[Data items]
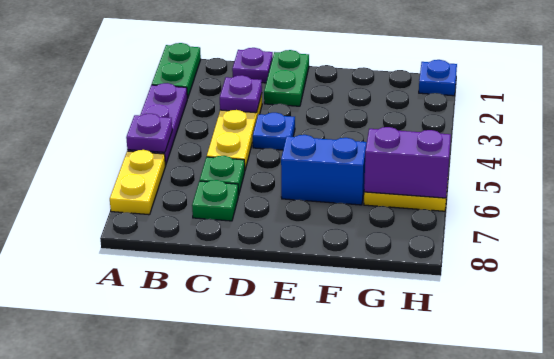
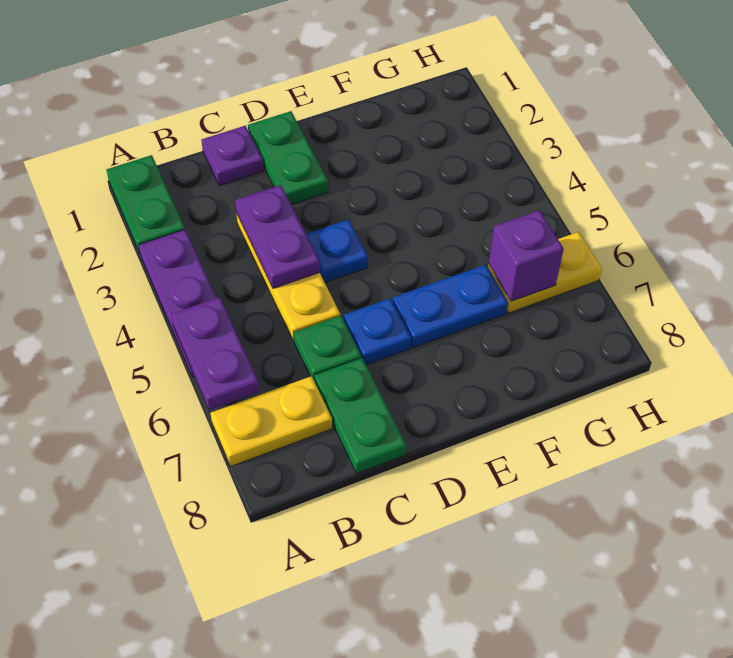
purple plate A5 level 2 -> purple plate A5:A6 level 2
yellow plate A6:A7 level 1 -> yellow plate A7:B7 level 1
purple plate C3 level 2 -> purple plate C3:C4 level 2
green plate C7 level 1 -> green plate C7:C8 level 1
blue brick E6:F6 level 1 -> blue plate E6:F6 level 1
purple brick G6:H6 level 2 -> purple brick G6 level 2
blue plate H1 level 1 -> blue plate D6 level 1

* WHAT YOU SHOULD DO *
Give the number of lines in the entries that hold the word "purple", and nothing else.

* WORKED SOLUTION *
3